**TASK TO COMPLETE:** Each entry is to be given again exactly; drop the images.

(Image change detection data)
Content starts

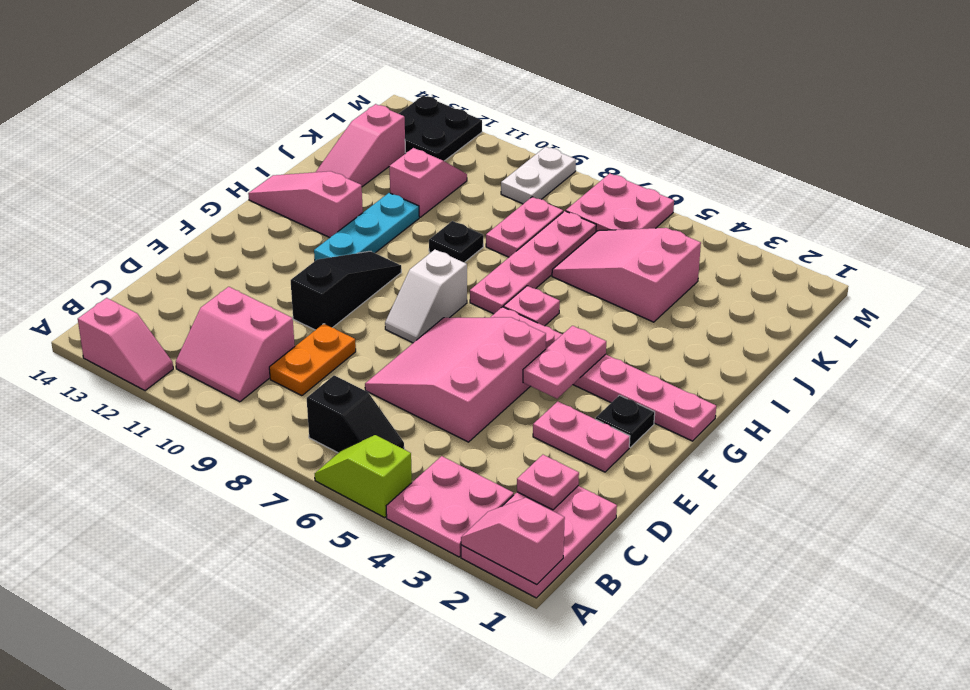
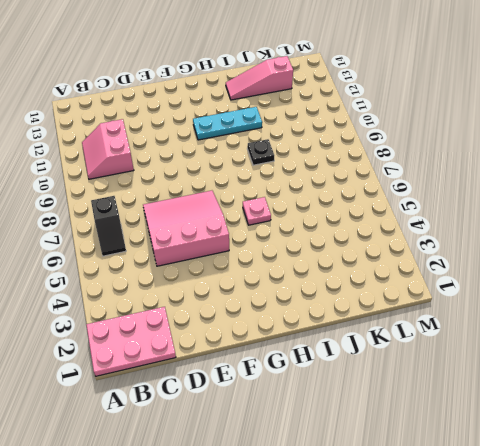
none -> pink plate A3:B4 level 1
none -> lime slope A5:A6 level 1 top 5
none -> pink slope A12:A13 level 1 top 13

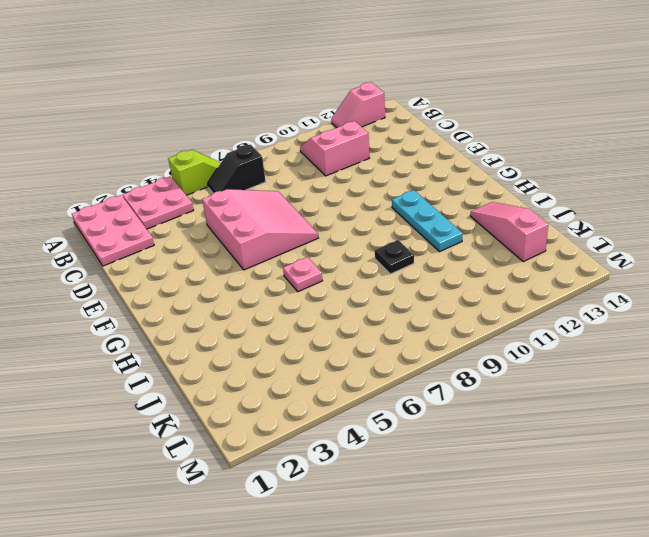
none -> orange plate C9:D9 level 1
none -> pink plate E2:E3 level 1
none -> black slope E10:G10 level 1 top E

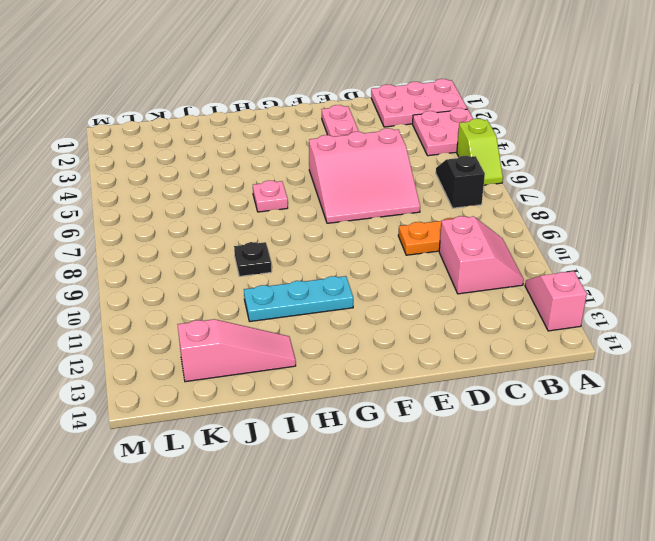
none -> black slope E10:G10 level 1 top E
none -> black plate F2 level 1
none -> white slope F8:G8 level 1 top G

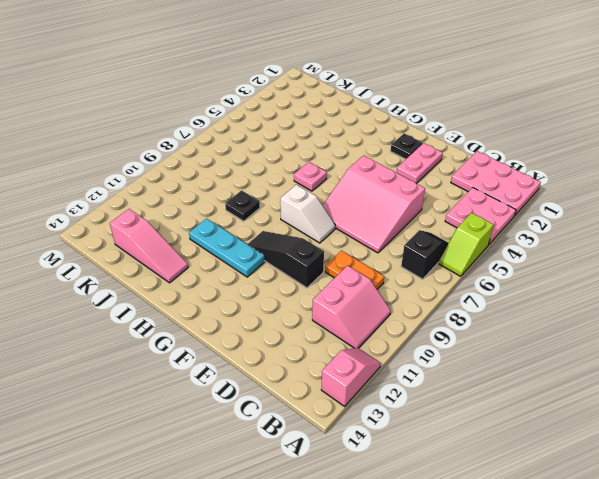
none -> pink plate G1:G6 level 1
none -> pink plate H7:K7 level 1
none -> pink slope H12:H14 level 1 top 12

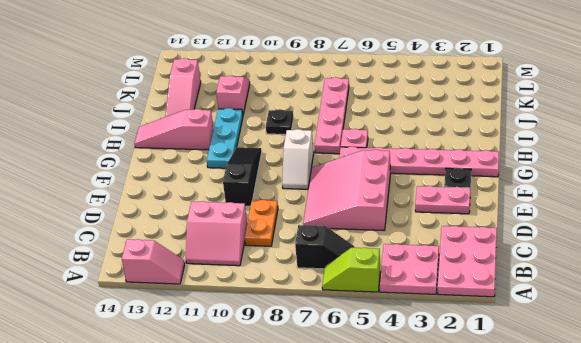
none -> pink slope J4:K6 level 1 top 4
none -> pink plate J8:K8 level 1
none -> pink plate L6:M7 level 1

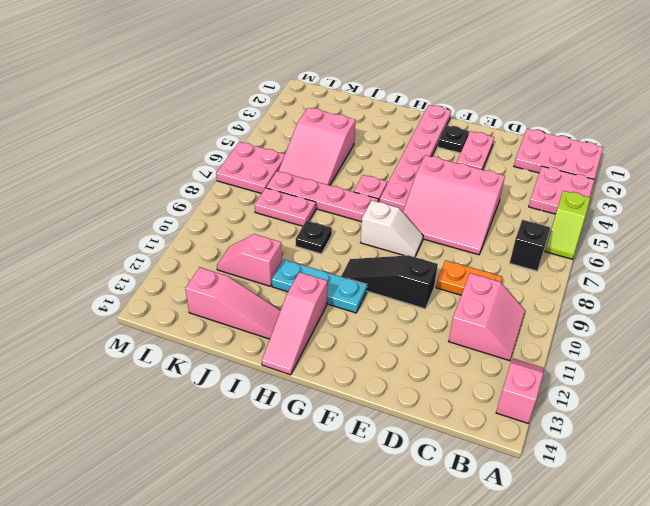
none -> white plate L9:M9 level 1
none -> black plate L12:M13 level 1
none -> pink slope A1:A2 level 2 top 1

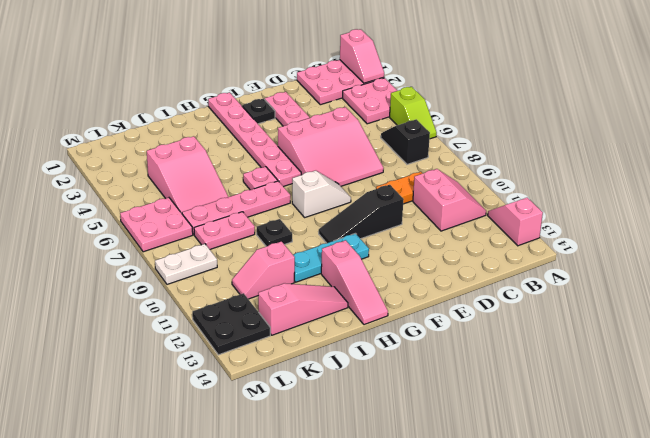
none -> pink plate C2 level 2
none -> pink plate F4:G4 level 2

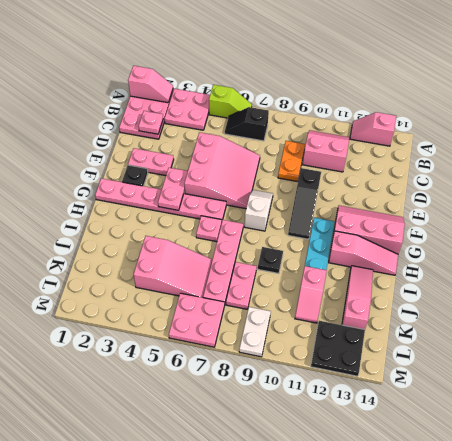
pink slope F12:G14 level 1 top G -> none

Content ends

**TASK RESULT:**
none -> pink plate A3:B4 level 1
none -> lime slope A5:A6 level 1 top 5
none -> pink slope A12:A13 level 1 top 13

none -> orange plate C9:D9 level 1
none -> pink plate E2:E3 level 1
none -> black slope E10:G10 level 1 top E

none -> black slope E10:G10 level 1 top E
none -> black plate F2 level 1
none -> white slope F8:G8 level 1 top G

none -> pink plate G1:G6 level 1
none -> pink plate H7:K7 level 1
none -> pink slope H12:H14 level 1 top 12

none -> pink slope J4:K6 level 1 top 4
none -> pink plate J8:K8 level 1
none -> pink plate L6:M7 level 1

none -> white plate L9:M9 level 1
none -> black plate L12:M13 level 1
none -> pink slope A1:A2 level 2 top 1

none -> pink plate C2 level 2
none -> pink plate F4:G4 level 2

pink slope F12:G14 level 1 top G -> none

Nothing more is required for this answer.